**EXERCISE GOAL:** Pictures stay out of the copy; output exactly the lines from the one containing "gray pentagon: (76, 28) -> (73, 70), moved" through the end of the material.

**DATA FOR PROCESSING:**
········

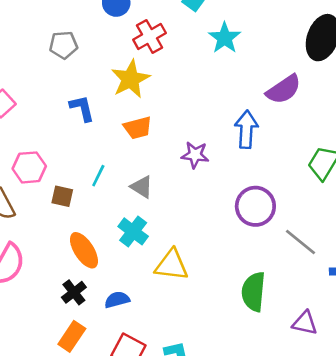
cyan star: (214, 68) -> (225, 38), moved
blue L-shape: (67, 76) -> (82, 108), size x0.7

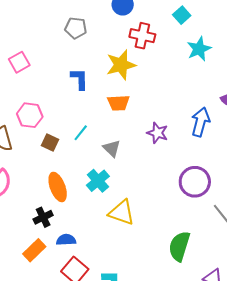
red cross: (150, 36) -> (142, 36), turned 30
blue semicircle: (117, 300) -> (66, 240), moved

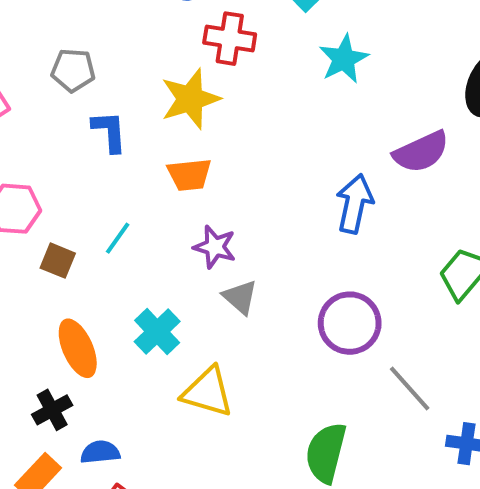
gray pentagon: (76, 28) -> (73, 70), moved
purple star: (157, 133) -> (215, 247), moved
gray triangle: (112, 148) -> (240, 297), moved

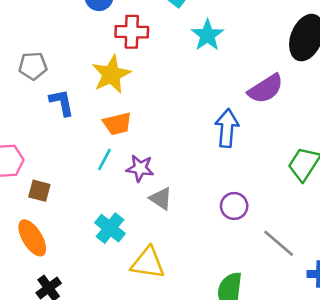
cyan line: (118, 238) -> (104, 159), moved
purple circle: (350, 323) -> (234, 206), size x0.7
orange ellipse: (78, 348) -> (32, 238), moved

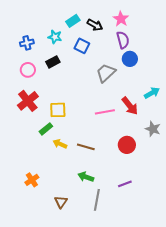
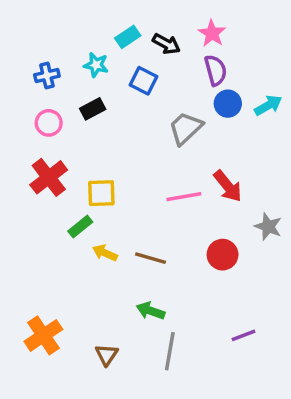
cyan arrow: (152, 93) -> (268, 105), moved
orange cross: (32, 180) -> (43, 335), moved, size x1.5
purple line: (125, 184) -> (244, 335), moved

········

**RESULT OF THIS EXERCISE:**
gray pentagon: (76, 28) -> (73, 70), moved
purple star: (157, 133) -> (215, 247), moved
gray triangle: (112, 148) -> (240, 297), moved

cyan line: (118, 238) -> (104, 159), moved
purple circle: (350, 323) -> (234, 206), size x0.7
orange ellipse: (78, 348) -> (32, 238), moved

cyan arrow: (152, 93) -> (268, 105), moved
orange cross: (32, 180) -> (43, 335), moved, size x1.5
purple line: (125, 184) -> (244, 335), moved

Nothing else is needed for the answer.